▸ **WHAT IS NEEDED**: Exactly the lines below from the one with "camera: 50 degrees left, 0 degrees up" up to and including the one with "none -> white cheese [153,91,207,131]" make up the answer, with nothing else added.

(THE RECORDS begins)

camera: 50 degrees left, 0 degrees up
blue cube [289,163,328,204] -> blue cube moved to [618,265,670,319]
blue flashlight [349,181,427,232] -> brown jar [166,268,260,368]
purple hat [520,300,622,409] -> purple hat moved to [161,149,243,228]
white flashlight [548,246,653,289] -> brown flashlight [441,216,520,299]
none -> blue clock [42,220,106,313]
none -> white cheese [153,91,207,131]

(THE RECORDS ends)
(THE RECORDS begins)

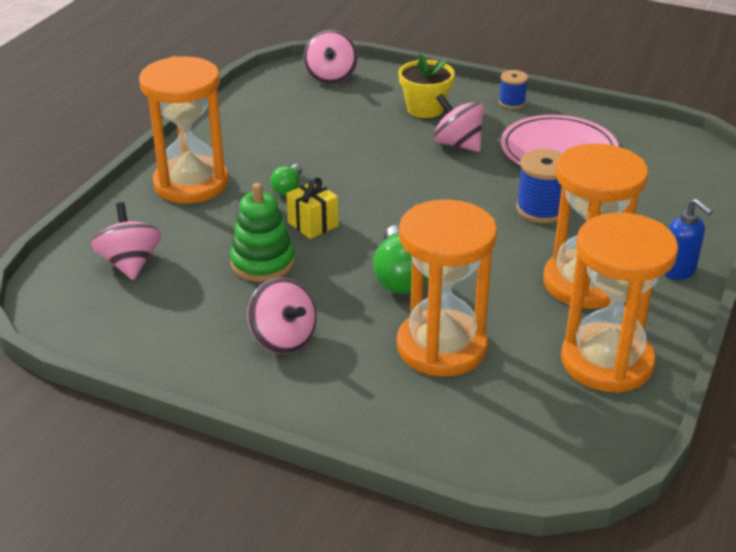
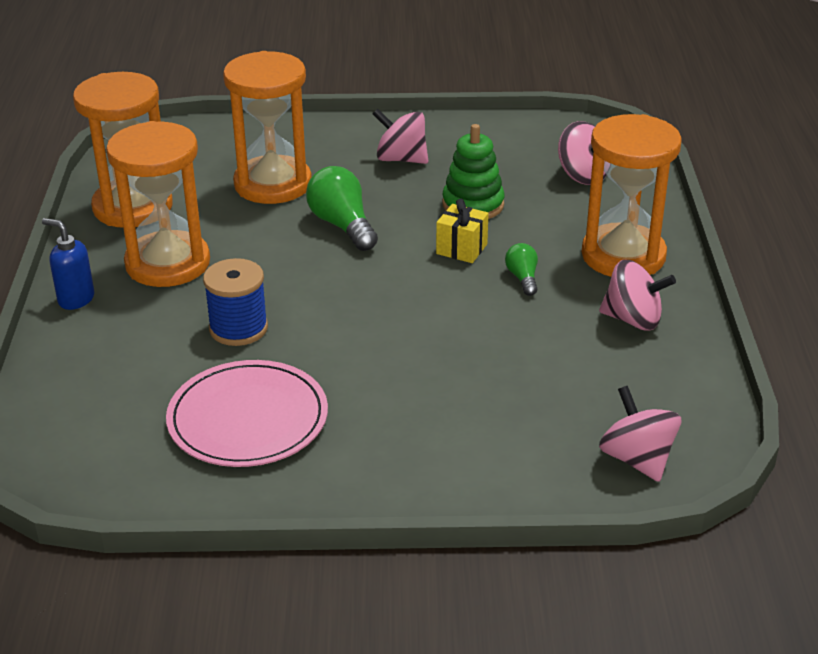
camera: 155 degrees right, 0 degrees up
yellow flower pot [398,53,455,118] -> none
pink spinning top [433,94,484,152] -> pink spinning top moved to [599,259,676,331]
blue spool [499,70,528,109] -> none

(THE RECORDS ends)
(THE RECORDS begins)

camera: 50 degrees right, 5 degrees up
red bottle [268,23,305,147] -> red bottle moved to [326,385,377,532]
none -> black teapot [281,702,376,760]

(THE RECORDS ends)

▸ **PROBLEM SOLUTION**:
camera: 50 degrees left, 0 degrees up
blue cube [289,163,328,204] -> blue cube moved to [618,265,670,319]
blue flashlight [349,181,427,232] -> brown jar [166,268,260,368]
purple hat [520,300,622,409] -> purple hat moved to [161,149,243,228]
white flashlight [548,246,653,289] -> brown flashlight [441,216,520,299]
none -> blue clock [42,220,106,313]
none -> white cheese [153,91,207,131]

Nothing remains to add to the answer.